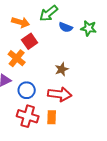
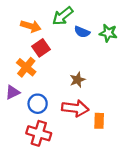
orange rectangle: (52, 117) -> (99, 121), moved

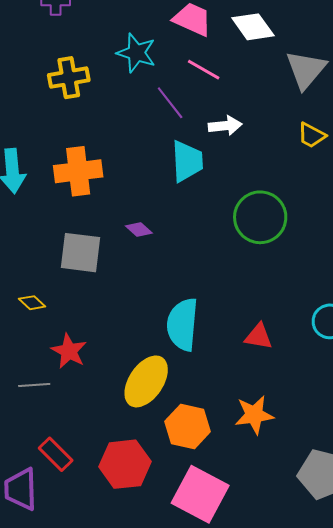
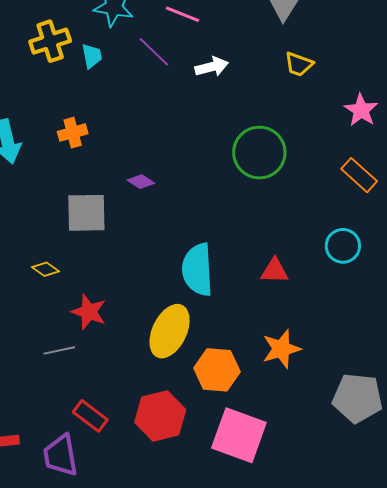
cyan trapezoid: (187, 161) -> (92, 56), moved, size x0.6
orange cross: (78, 171) -> (73, 133), size x0.6

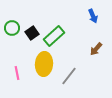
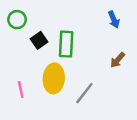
green circle: (12, 28) -> (17, 20), moved
green rectangle: (54, 36) -> (66, 44), turned -45

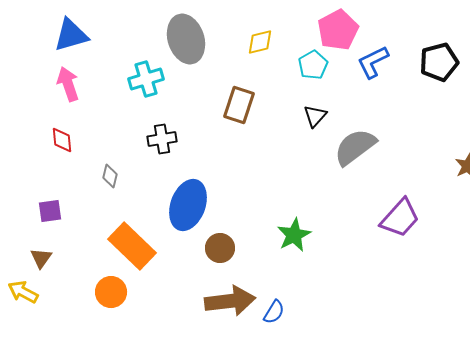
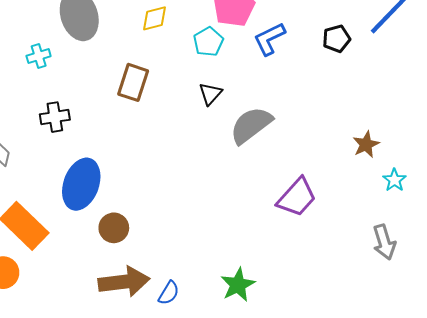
black pentagon: (439, 62) -> (336, 39), size x0.7
cyan cross: (146, 79) -> (39, 56), size x0.7
green star: (294, 235) -> (238, 285), moved

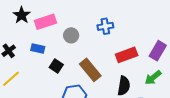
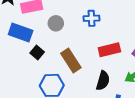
blue rectangle: (38, 49) -> (21, 33), size x1.6

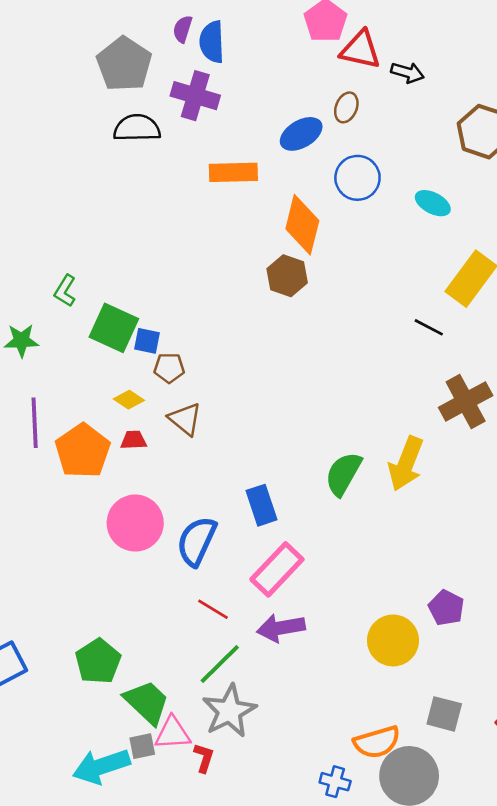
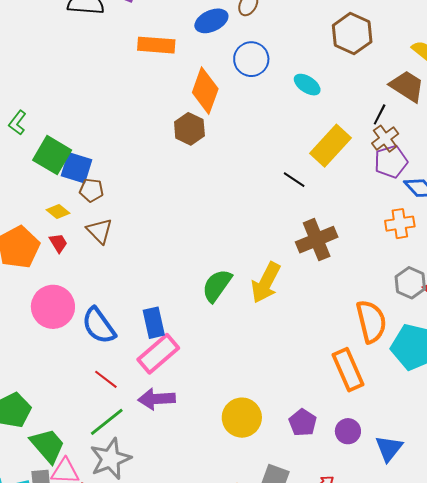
blue square: (147, 341) -> (77, 168), size x1.5
red trapezoid: (134, 440) -> (58, 243), turned 55
blue rectangle: (262, 505) -> (154, 323), moved
blue semicircle: (197, 541) -> (99, 326), turned -66
purple pentagon: (446, 608) -> (303, 423), moved

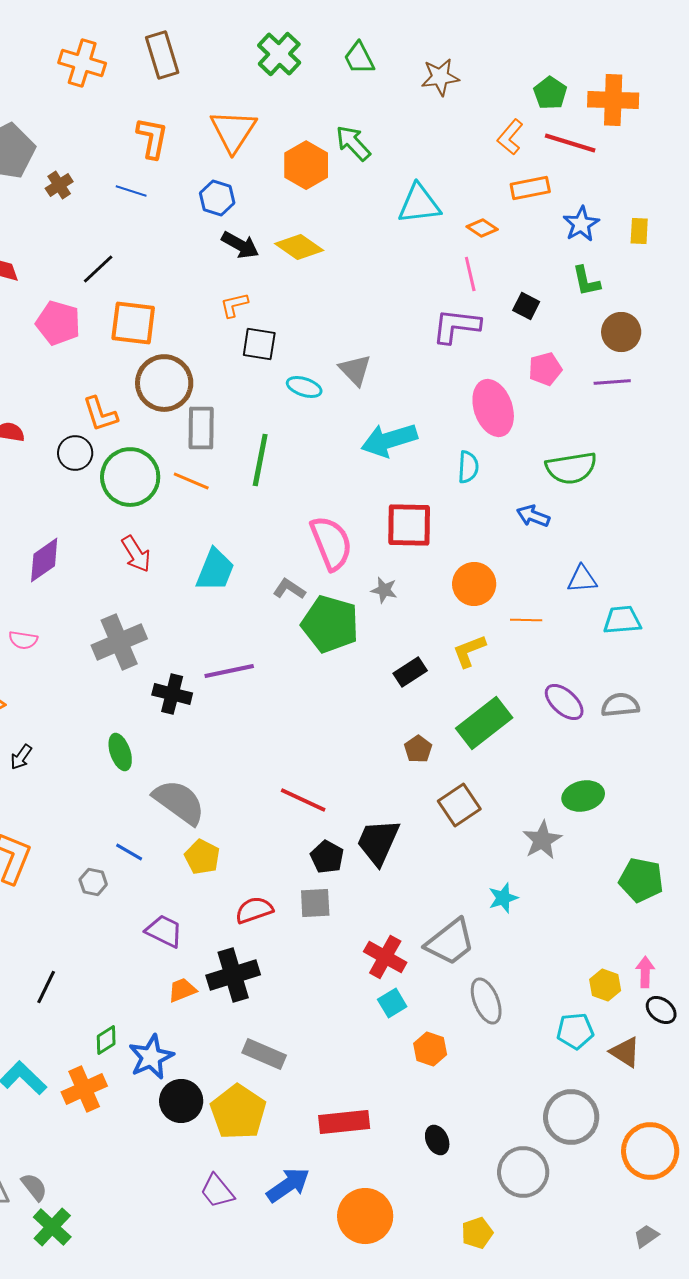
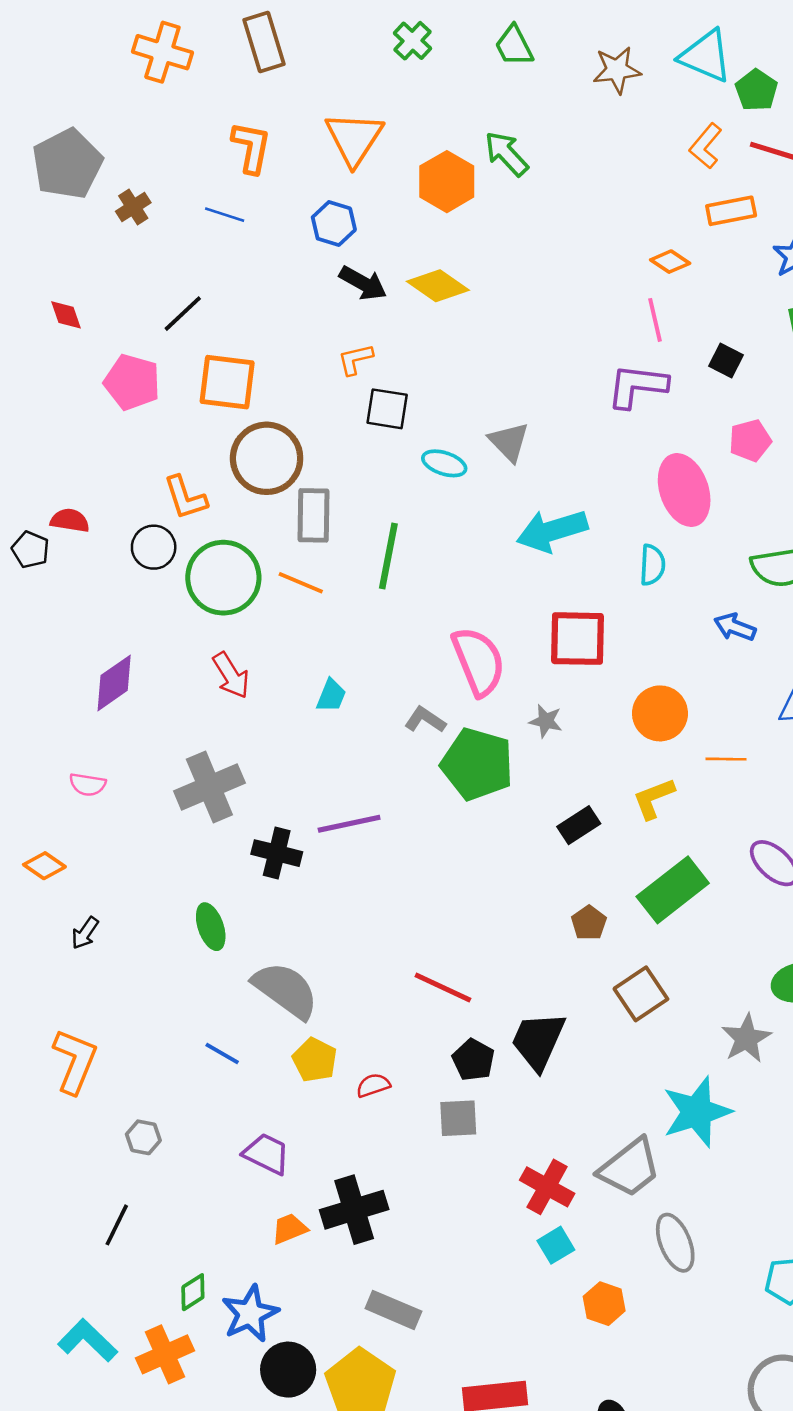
green cross: (279, 54) -> (412, 41), size x0.7
cyan triangle: (419, 204) -> (706, 56), moved, turned 30
cyan trapezoid: (215, 570) -> (331, 696), size x0.6
gray hexagon: (93, 882) -> (143, 1137), moved
cyan star: (503, 898) -> (697, 1112), size x1.8
red semicircle: (254, 910) -> (373, 1085), moved, size x0.7

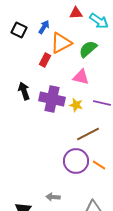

(Task brief): When copying the listing, skip the pictures and keep each line exactly as written.

(Output of the exercise):
orange rectangle: (52, 117) -> (99, 121), moved

cyan trapezoid: (187, 161) -> (92, 56), moved, size x0.6
orange cross: (78, 171) -> (73, 133), size x0.6

green circle: (12, 28) -> (17, 20), moved
green rectangle: (54, 36) -> (66, 44), turned -45

black pentagon: (439, 62) -> (336, 39), size x0.7
cyan cross: (146, 79) -> (39, 56), size x0.7
green star: (294, 235) -> (238, 285), moved

blue rectangle: (38, 49) -> (21, 33), size x1.6

blue square: (147, 341) -> (77, 168), size x1.5
red trapezoid: (134, 440) -> (58, 243), turned 55
blue rectangle: (262, 505) -> (154, 323), moved
blue semicircle: (197, 541) -> (99, 326), turned -66
purple pentagon: (446, 608) -> (303, 423), moved

green cross: (279, 54) -> (412, 41), size x0.7
cyan triangle: (419, 204) -> (706, 56), moved, turned 30
cyan trapezoid: (215, 570) -> (331, 696), size x0.6
gray hexagon: (93, 882) -> (143, 1137), moved
cyan star: (503, 898) -> (697, 1112), size x1.8
red semicircle: (254, 910) -> (373, 1085), moved, size x0.7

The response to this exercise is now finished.